### THE PROBLEM
Return each line of the records below that contains the word "purple".

Entries taken from a collection
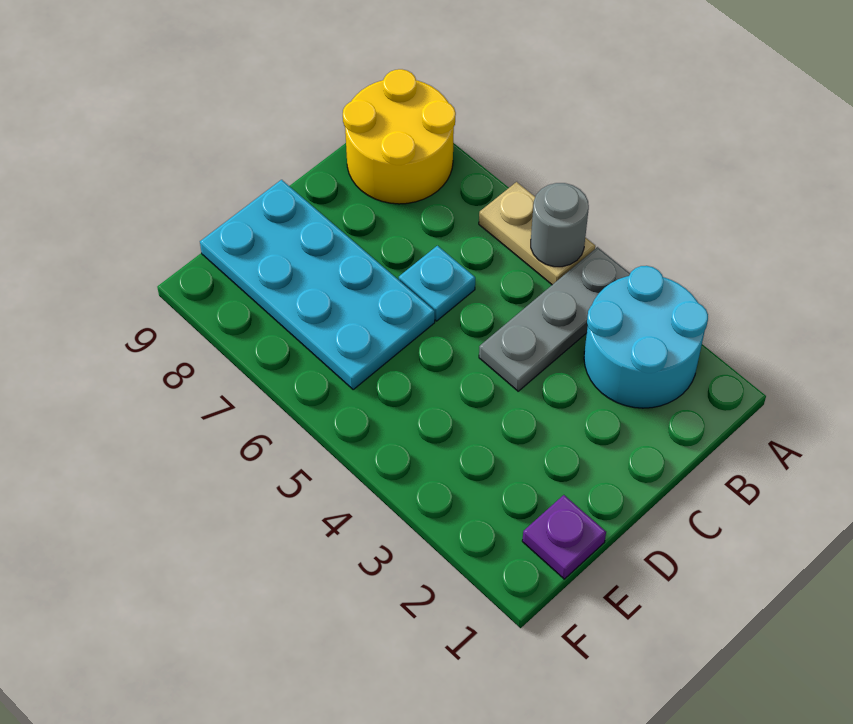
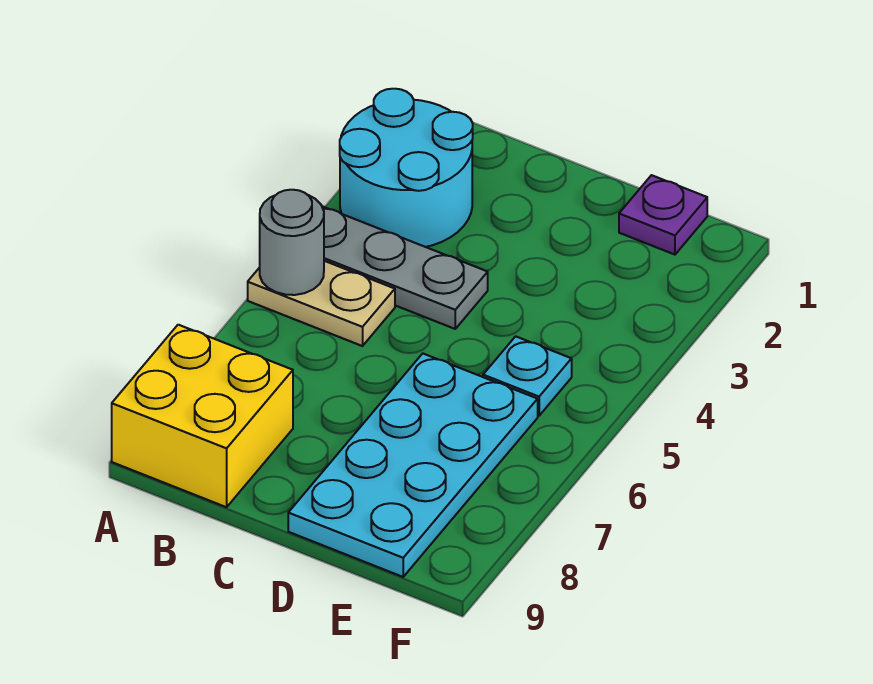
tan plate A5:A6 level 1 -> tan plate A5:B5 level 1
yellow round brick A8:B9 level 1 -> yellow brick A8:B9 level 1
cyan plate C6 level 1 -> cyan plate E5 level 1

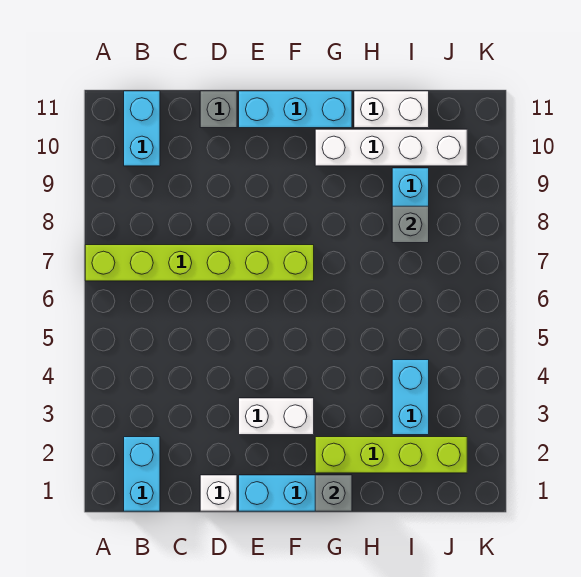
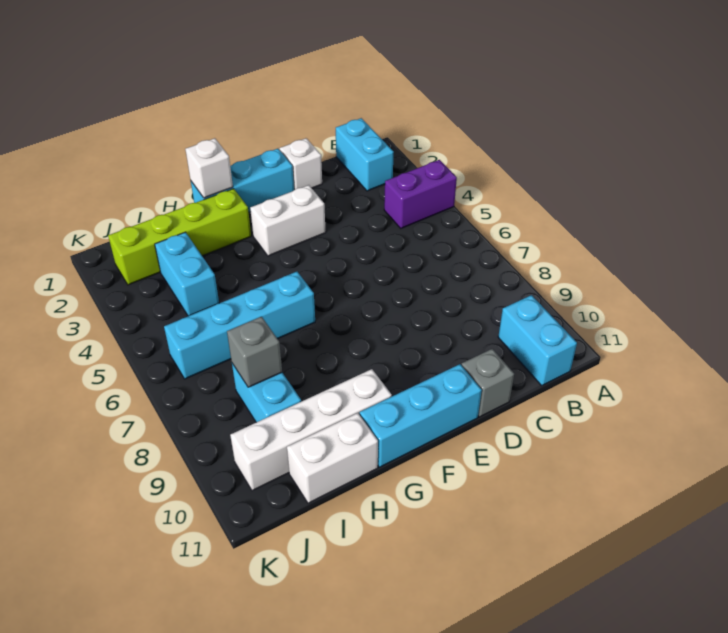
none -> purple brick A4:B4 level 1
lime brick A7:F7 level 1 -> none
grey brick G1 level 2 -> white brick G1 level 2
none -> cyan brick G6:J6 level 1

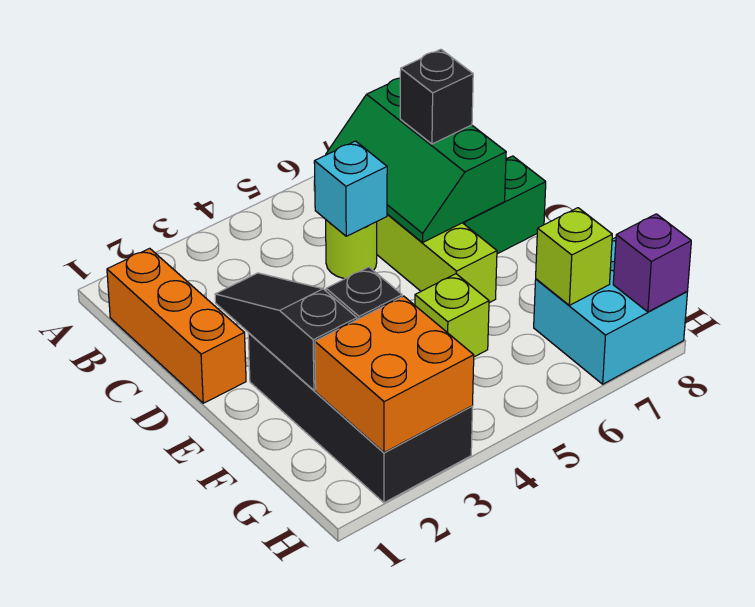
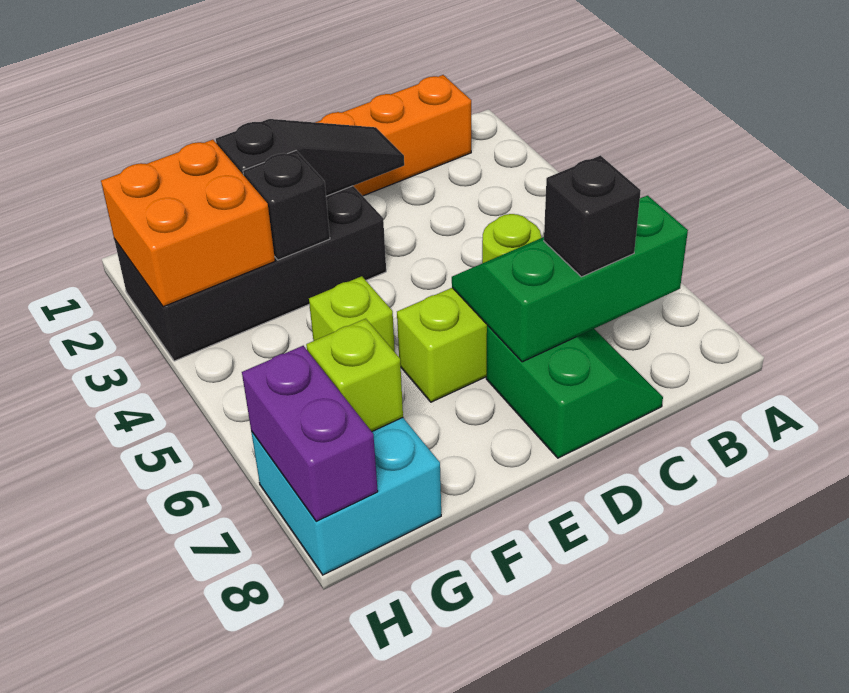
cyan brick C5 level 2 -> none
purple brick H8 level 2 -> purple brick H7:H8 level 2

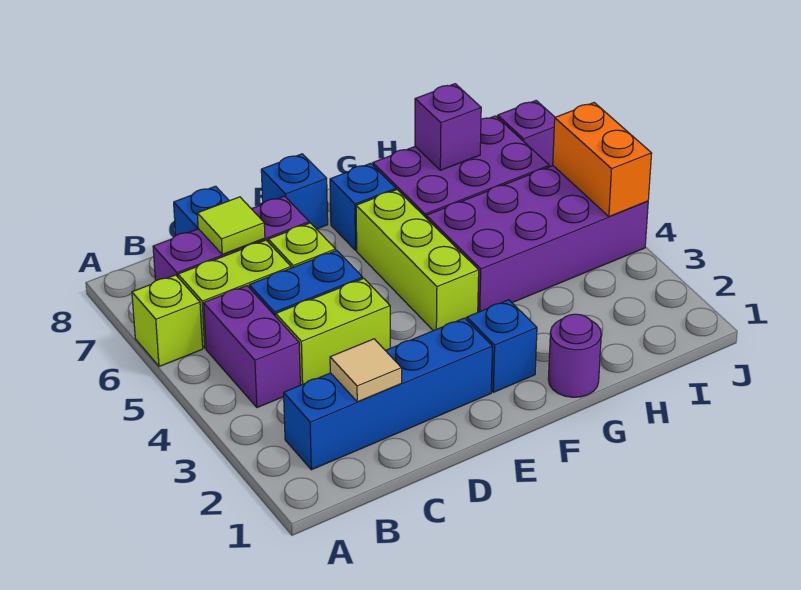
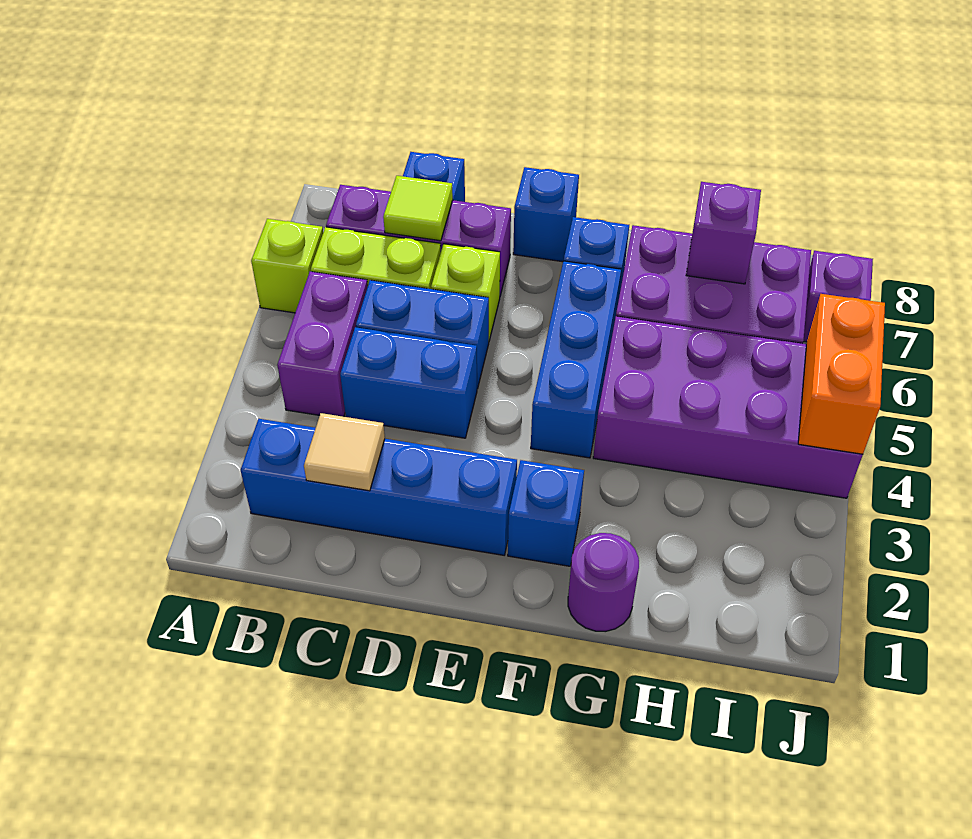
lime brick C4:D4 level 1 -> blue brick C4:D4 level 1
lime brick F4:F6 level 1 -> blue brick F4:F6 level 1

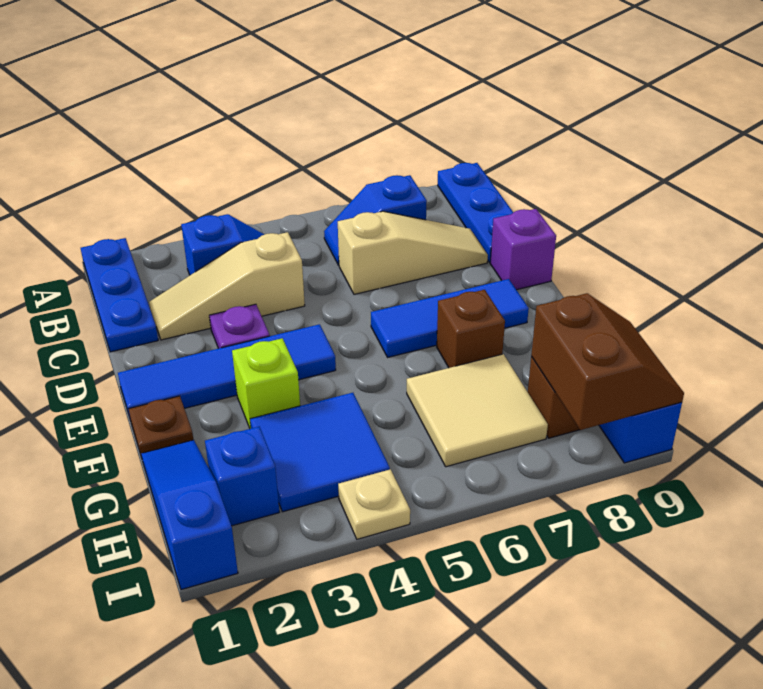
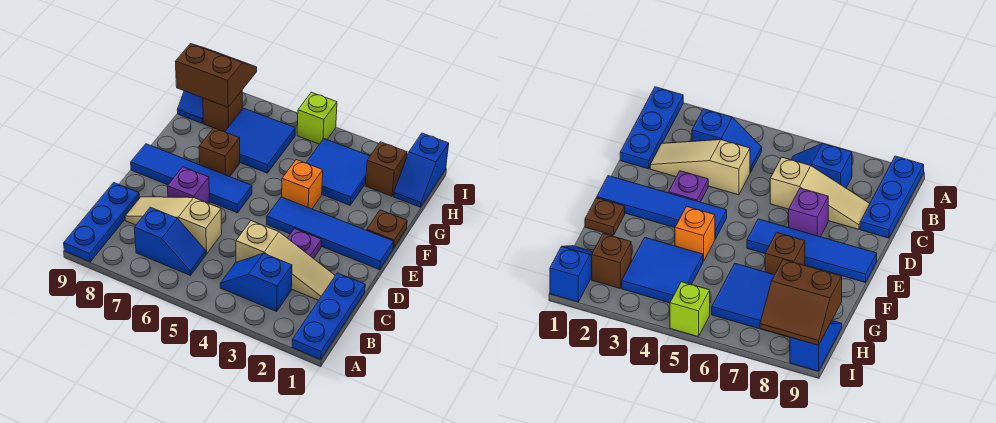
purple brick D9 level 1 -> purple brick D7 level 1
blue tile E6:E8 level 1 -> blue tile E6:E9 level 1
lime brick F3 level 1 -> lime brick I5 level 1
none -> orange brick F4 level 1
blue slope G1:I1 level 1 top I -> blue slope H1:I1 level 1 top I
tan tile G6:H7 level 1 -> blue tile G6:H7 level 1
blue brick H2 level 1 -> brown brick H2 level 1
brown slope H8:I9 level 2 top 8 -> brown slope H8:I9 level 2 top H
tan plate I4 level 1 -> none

### WRITTEN SOLUTION
none -> purple brick A4:B4 level 1
purple brick H8 level 2 -> purple brick H7:H8 level 2
purple brick D9 level 1 -> purple brick D7 level 1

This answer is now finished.